_Problem requirements:_ Please reproduce all of the listing below exactly and drop its images.

_Data block:_
____

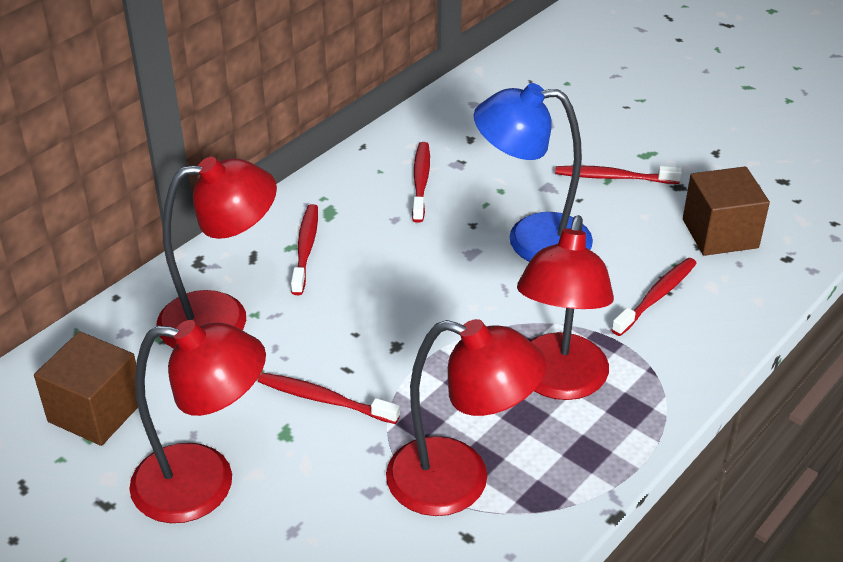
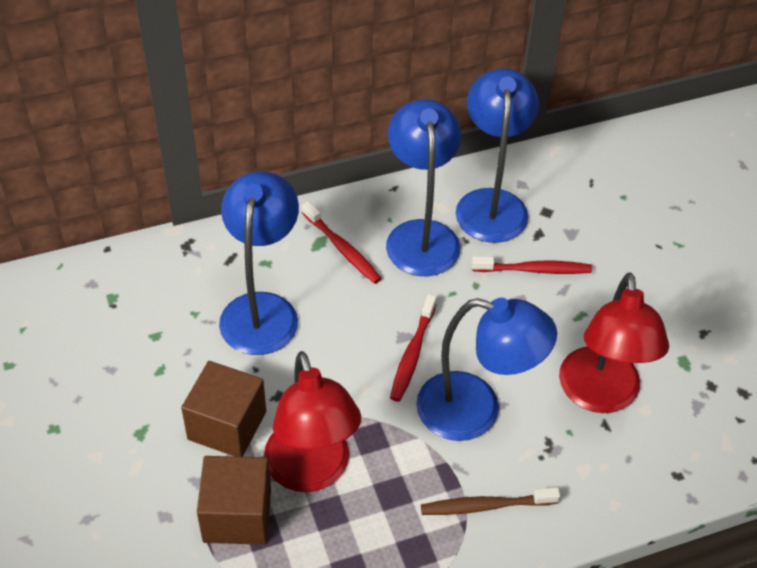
blue lamp: 1 -> 4
brown toothbrush: 0 -> 1
red lamp: 4 -> 2
red toothbrush: 5 -> 3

____

_Reply:_
blue lamp: 1 -> 4
brown toothbrush: 0 -> 1
red lamp: 4 -> 2
red toothbrush: 5 -> 3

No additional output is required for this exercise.